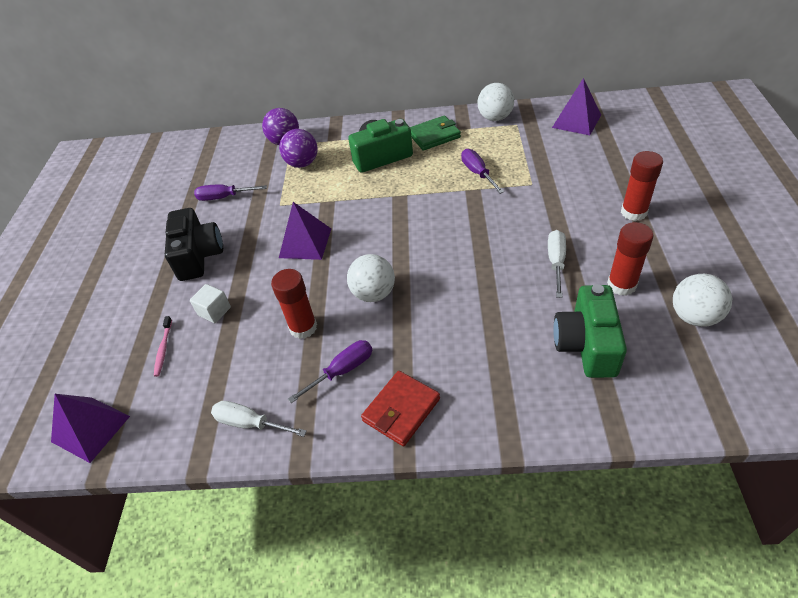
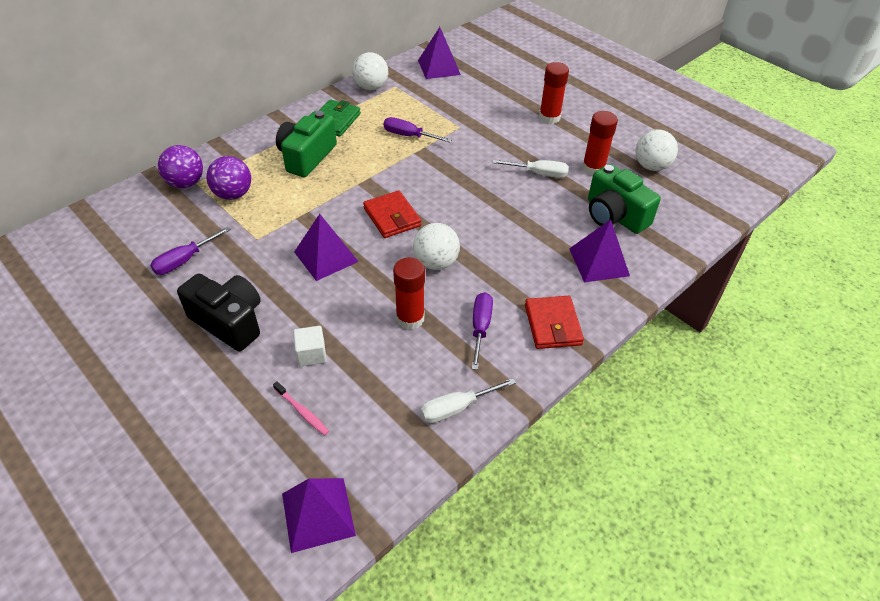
camera: 50 degrees left, 0 degrees up
(385, 236) = (392, 217): none -> red wallet
(514, 380) = (599, 262): none -> purple pyramid
(556, 262) = (538, 174): white screwdriver -> white screwdriver turned 135 degrees clockwise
□ □ □
• Work instructions:
Without any of its pictures, the listing is to be repeated exactly as it stands.

• Output of the task:
camera: 50 degrees left, 0 degrees up
(385, 236) = (392, 217): none -> red wallet
(514, 380) = (599, 262): none -> purple pyramid
(556, 262) = (538, 174): white screwdriver -> white screwdriver turned 135 degrees clockwise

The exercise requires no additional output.